**TASK TO CARRY OUT:** Pick out and copy every line below that has the word "degrees".

(Object matching data)
◇ ◇ ◇ ◇ ◇
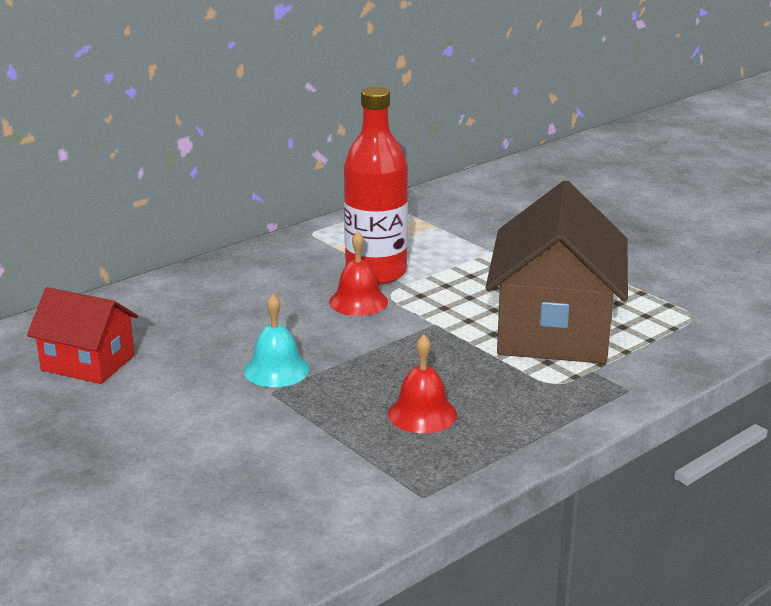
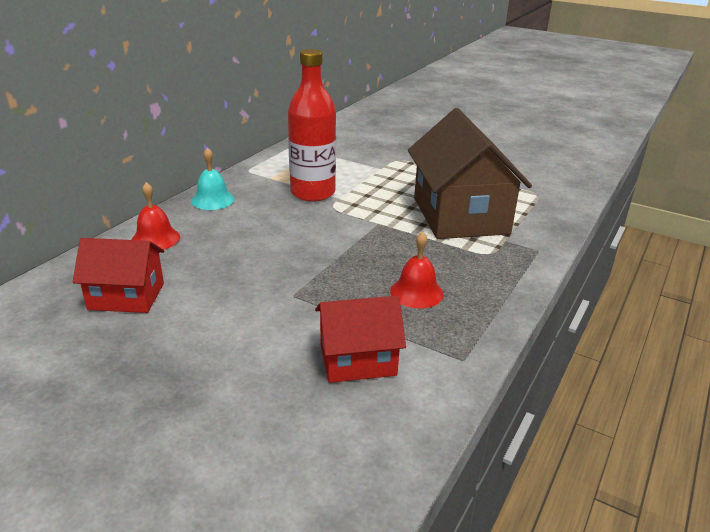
camera: 20 degrees left, 5 degrees up
turquoise bell [244,294,309,387] -> turquoise bell moved to [191,148,235,210]
red bell [329,231,388,316] -> red bell moved to [132,182,180,250]
none -> red house [315,296,406,383]

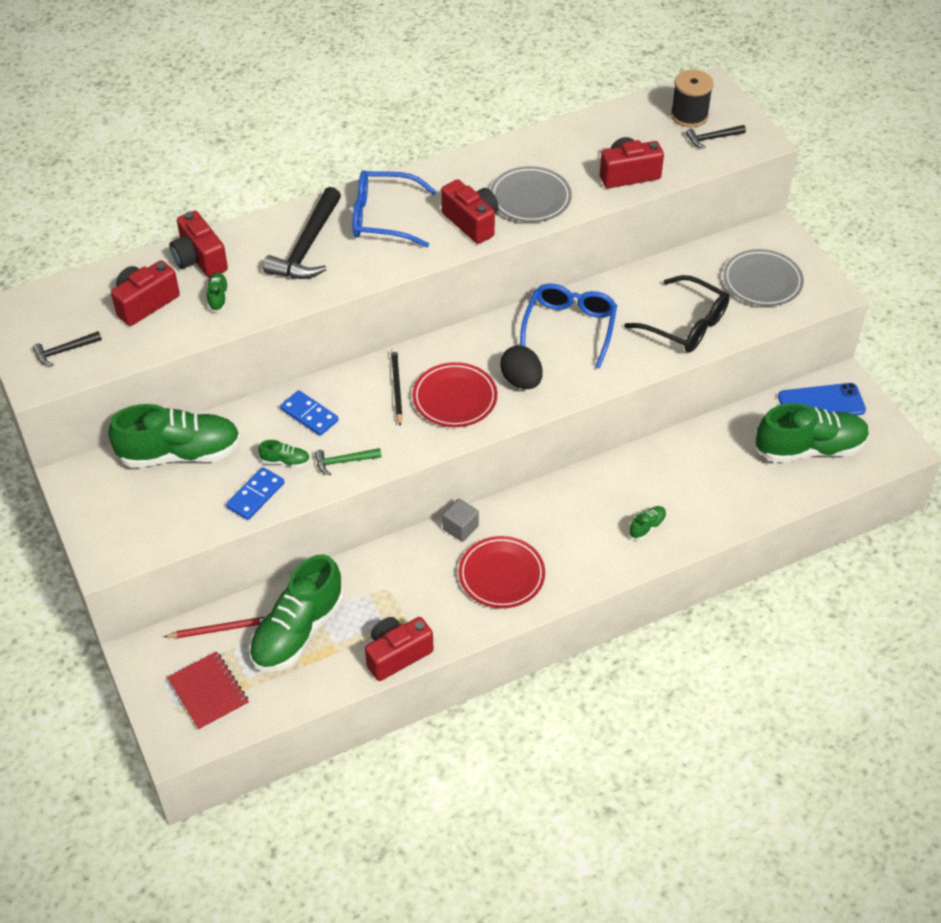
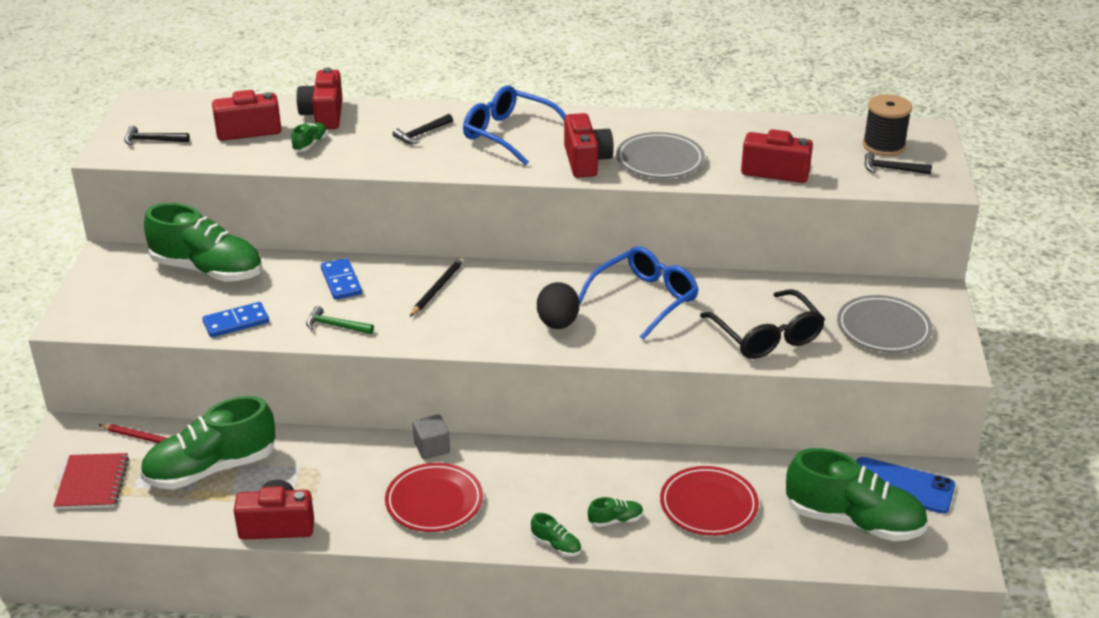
camera: 30 degrees right, 15 degrees down
green shoe [258,440,310,467] -> green shoe moved to [531,513,581,556]
black hammer [263,187,341,279] -> black hammer [393,114,453,144], size x0.50
red plate [412,362,497,427] -> red plate moved to [660,466,759,536]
◇ ◇ ◇ ◇ ◇
**RESPONSE FOR THIS EXERCISE:**
camera: 20 degrees left, 5 degrees up
camera: 30 degrees right, 15 degrees down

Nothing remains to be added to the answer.